§ The problem
Reproduce the data below word for word, starting at the line that contains "Sapna [1920, 1406]" and ending at the last line of the data, both included.

§ Supplied material
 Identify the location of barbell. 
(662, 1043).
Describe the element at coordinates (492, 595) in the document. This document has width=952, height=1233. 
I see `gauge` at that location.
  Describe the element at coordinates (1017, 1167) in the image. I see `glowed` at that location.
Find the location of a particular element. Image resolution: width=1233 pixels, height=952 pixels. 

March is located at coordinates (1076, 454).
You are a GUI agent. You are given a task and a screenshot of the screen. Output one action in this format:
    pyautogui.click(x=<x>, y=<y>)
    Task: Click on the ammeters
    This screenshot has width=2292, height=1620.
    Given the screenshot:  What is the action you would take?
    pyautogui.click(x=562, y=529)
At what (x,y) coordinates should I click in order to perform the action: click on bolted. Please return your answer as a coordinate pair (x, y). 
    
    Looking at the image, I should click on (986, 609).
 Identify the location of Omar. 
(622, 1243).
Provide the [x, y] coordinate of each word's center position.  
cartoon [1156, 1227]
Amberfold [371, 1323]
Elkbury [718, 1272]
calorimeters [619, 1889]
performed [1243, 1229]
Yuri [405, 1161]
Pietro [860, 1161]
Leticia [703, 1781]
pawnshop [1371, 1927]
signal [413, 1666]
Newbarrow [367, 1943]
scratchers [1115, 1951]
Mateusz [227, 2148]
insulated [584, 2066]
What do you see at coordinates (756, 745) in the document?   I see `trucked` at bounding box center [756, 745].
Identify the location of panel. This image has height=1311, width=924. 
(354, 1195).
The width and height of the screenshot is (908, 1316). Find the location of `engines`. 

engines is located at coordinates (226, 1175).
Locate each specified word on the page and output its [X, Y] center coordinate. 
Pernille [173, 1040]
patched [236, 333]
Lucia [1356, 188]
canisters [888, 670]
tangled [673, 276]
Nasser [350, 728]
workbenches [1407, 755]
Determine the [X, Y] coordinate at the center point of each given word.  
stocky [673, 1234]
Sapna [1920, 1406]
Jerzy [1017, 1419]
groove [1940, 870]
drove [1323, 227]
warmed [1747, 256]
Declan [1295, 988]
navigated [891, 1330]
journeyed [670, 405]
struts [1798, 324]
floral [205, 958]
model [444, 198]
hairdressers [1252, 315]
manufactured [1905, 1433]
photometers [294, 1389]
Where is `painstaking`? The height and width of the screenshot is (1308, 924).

§ Answer to the problem
Sapna [1920, 1406]
Jerzy [1017, 1419]
groove [1940, 870]
drove [1323, 227]
warmed [1747, 256]
Declan [1295, 988]
navigated [891, 1330]
journeyed [670, 405]
struts [1798, 324]
floral [205, 958]
model [444, 198]
hairdressers [1252, 315]
manufactured [1905, 1433]
photometers [294, 1389]
Where is `painstaking`? The height and width of the screenshot is (1308, 924).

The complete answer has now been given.